» Exercise aim
Each line in the records below, from the one that contains "TEMP pin OUT: GP13 -> GP3" to the one that contains "DIGITS pin DIO: RX -> D2", should be reproduced exactly, the first and last included.

» Materials provided
--

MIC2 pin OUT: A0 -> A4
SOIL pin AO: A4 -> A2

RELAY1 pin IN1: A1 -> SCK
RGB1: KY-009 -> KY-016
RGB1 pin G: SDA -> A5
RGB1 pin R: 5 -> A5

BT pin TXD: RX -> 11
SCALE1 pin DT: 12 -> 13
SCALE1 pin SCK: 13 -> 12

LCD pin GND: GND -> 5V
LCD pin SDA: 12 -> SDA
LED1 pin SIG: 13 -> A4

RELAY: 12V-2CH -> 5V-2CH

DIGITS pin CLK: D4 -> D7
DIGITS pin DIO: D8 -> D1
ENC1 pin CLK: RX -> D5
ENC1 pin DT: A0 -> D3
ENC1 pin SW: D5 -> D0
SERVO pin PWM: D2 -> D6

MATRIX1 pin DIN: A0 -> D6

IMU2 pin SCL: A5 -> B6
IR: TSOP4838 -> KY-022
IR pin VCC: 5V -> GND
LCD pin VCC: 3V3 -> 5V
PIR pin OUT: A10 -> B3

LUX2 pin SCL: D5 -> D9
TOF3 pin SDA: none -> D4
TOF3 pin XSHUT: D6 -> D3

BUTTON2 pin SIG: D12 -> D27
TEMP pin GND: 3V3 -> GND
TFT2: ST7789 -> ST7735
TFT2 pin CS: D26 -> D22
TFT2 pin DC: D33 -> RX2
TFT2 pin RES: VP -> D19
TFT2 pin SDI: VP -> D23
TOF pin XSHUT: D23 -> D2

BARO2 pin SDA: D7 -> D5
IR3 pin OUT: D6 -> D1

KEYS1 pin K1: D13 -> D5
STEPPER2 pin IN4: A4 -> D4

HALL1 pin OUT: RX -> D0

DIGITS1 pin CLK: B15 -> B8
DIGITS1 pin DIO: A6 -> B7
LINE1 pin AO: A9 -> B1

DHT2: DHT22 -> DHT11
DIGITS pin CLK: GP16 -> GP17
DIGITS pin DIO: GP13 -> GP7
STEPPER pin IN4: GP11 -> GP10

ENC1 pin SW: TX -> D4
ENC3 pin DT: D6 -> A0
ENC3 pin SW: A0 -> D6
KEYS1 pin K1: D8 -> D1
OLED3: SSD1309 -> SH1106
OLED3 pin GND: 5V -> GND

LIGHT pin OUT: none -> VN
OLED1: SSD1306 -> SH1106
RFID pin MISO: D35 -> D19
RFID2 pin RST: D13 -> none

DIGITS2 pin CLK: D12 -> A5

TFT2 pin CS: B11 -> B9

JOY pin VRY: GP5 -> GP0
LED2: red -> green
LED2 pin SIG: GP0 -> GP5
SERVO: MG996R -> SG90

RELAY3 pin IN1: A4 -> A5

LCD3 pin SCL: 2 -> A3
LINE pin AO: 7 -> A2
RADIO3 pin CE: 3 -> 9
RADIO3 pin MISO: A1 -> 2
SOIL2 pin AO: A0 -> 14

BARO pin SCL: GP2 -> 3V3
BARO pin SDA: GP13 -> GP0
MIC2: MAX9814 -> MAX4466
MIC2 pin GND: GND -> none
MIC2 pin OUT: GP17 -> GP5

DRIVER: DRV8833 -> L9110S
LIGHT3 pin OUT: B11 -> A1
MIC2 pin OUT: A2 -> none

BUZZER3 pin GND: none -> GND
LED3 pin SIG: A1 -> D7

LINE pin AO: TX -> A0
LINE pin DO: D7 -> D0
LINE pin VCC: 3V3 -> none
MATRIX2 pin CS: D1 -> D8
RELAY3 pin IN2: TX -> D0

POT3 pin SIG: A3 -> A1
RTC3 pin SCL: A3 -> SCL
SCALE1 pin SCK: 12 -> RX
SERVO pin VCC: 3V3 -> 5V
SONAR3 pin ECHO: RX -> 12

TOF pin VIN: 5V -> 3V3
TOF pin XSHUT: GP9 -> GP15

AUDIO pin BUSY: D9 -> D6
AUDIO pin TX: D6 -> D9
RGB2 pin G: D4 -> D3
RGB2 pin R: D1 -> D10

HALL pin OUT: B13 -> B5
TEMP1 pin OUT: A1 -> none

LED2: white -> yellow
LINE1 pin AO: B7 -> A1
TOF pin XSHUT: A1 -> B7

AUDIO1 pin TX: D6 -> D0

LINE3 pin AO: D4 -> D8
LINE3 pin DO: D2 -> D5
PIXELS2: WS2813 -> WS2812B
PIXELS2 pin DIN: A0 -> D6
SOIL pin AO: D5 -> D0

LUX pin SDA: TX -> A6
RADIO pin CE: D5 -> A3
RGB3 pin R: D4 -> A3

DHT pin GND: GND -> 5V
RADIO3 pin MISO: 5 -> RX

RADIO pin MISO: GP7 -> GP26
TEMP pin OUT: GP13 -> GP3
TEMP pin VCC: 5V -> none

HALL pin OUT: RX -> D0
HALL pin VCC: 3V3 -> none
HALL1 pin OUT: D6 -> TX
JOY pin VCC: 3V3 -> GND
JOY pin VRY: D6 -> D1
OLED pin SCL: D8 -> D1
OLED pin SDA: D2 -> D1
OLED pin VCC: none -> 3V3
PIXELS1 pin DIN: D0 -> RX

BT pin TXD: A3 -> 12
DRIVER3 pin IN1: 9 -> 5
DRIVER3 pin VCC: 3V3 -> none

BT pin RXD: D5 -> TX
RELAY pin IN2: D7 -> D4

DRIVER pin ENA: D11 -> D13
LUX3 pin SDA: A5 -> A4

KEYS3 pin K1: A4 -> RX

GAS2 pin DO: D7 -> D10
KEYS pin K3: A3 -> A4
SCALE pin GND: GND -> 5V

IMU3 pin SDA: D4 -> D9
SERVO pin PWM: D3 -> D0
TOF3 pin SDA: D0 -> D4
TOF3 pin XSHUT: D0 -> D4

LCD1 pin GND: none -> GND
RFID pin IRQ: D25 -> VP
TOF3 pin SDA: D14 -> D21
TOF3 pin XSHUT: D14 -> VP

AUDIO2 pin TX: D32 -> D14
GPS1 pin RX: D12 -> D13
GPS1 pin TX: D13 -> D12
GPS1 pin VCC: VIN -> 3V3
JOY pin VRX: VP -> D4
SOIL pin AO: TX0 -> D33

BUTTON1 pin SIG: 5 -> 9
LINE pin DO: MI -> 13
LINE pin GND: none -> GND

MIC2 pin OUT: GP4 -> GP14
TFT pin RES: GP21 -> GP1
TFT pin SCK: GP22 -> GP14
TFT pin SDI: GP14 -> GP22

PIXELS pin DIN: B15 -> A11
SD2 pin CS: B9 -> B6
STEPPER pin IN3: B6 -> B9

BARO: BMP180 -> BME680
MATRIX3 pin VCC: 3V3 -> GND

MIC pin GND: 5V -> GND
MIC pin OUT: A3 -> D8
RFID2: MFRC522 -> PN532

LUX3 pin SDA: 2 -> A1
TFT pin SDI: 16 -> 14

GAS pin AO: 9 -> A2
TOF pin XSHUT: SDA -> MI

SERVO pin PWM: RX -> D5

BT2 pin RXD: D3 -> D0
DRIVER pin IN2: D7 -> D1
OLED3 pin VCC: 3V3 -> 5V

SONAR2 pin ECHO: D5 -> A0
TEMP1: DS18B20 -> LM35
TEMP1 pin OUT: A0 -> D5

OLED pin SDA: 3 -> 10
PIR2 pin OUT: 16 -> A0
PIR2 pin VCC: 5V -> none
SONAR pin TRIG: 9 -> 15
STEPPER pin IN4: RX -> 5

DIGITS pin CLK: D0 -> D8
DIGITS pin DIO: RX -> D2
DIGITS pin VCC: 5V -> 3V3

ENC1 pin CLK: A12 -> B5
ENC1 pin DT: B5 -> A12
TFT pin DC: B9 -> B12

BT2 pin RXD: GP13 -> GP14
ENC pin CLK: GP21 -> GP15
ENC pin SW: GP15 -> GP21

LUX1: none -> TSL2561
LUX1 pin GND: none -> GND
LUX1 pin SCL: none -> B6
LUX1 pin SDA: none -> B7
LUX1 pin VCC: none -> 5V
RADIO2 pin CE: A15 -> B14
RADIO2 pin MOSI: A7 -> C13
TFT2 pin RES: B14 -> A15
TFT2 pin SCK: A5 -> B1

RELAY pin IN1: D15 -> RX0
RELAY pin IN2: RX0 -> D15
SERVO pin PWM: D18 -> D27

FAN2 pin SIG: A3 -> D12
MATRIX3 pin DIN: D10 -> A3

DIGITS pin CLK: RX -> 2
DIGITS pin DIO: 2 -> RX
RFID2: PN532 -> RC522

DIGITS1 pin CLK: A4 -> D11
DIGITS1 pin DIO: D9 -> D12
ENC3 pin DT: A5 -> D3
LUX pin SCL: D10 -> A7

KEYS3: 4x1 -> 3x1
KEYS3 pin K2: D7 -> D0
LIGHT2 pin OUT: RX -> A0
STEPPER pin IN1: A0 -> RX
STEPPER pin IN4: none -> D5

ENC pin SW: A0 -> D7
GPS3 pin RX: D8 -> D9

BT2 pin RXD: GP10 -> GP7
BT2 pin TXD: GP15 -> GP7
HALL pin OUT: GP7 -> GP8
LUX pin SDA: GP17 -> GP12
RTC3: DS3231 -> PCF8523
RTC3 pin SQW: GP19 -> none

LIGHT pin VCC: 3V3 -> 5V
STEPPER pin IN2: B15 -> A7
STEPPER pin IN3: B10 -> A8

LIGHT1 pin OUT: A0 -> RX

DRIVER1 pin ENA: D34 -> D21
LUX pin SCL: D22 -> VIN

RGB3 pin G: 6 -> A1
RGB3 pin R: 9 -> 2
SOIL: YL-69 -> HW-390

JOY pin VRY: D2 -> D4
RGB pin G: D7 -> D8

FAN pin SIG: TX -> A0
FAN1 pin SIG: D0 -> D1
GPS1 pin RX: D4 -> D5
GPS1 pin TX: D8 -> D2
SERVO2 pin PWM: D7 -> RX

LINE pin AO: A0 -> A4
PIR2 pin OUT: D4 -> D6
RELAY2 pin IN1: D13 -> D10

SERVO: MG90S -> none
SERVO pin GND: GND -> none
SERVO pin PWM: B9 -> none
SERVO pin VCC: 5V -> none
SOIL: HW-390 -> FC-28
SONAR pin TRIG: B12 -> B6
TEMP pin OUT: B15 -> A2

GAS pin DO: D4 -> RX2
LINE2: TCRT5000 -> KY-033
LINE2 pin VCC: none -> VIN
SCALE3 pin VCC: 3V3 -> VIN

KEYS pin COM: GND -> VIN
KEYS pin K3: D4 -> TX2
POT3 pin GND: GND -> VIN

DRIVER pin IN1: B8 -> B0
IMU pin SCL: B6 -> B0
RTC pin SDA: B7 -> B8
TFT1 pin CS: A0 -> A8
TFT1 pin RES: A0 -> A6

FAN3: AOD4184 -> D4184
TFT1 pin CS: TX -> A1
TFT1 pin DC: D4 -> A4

--

» Expected answer
TEMP pin OUT: GP13 -> GP3
TEMP pin VCC: 5V -> none

HALL pin OUT: RX -> D0
HALL pin VCC: 3V3 -> none
HALL1 pin OUT: D6 -> TX
JOY pin VCC: 3V3 -> GND
JOY pin VRY: D6 -> D1
OLED pin SCL: D8 -> D1
OLED pin SDA: D2 -> D1
OLED pin VCC: none -> 3V3
PIXELS1 pin DIN: D0 -> RX

BT pin TXD: A3 -> 12
DRIVER3 pin IN1: 9 -> 5
DRIVER3 pin VCC: 3V3 -> none

BT pin RXD: D5 -> TX
RELAY pin IN2: D7 -> D4

DRIVER pin ENA: D11 -> D13
LUX3 pin SDA: A5 -> A4

KEYS3 pin K1: A4 -> RX

GAS2 pin DO: D7 -> D10
KEYS pin K3: A3 -> A4
SCALE pin GND: GND -> 5V

IMU3 pin SDA: D4 -> D9
SERVO pin PWM: D3 -> D0
TOF3 pin SDA: D0 -> D4
TOF3 pin XSHUT: D0 -> D4

LCD1 pin GND: none -> GND
RFID pin IRQ: D25 -> VP
TOF3 pin SDA: D14 -> D21
TOF3 pin XSHUT: D14 -> VP

AUDIO2 pin TX: D32 -> D14
GPS1 pin RX: D12 -> D13
GPS1 pin TX: D13 -> D12
GPS1 pin VCC: VIN -> 3V3
JOY pin VRX: VP -> D4
SOIL pin AO: TX0 -> D33

BUTTON1 pin SIG: 5 -> 9
LINE pin DO: MI -> 13
LINE pin GND: none -> GND

MIC2 pin OUT: GP4 -> GP14
TFT pin RES: GP21 -> GP1
TFT pin SCK: GP22 -> GP14
TFT pin SDI: GP14 -> GP22

PIXELS pin DIN: B15 -> A11
SD2 pin CS: B9 -> B6
STEPPER pin IN3: B6 -> B9

BARO: BMP180 -> BME680
MATRIX3 pin VCC: 3V3 -> GND

MIC pin GND: 5V -> GND
MIC pin OUT: A3 -> D8
RFID2: MFRC522 -> PN532

LUX3 pin SDA: 2 -> A1
TFT pin SDI: 16 -> 14

GAS pin AO: 9 -> A2
TOF pin XSHUT: SDA -> MI

SERVO pin PWM: RX -> D5

BT2 pin RXD: D3 -> D0
DRIVER pin IN2: D7 -> D1
OLED3 pin VCC: 3V3 -> 5V

SONAR2 pin ECHO: D5 -> A0
TEMP1: DS18B20 -> LM35
TEMP1 pin OUT: A0 -> D5

OLED pin SDA: 3 -> 10
PIR2 pin OUT: 16 -> A0
PIR2 pin VCC: 5V -> none
SONAR pin TRIG: 9 -> 15
STEPPER pin IN4: RX -> 5

DIGITS pin CLK: D0 -> D8
DIGITS pin DIO: RX -> D2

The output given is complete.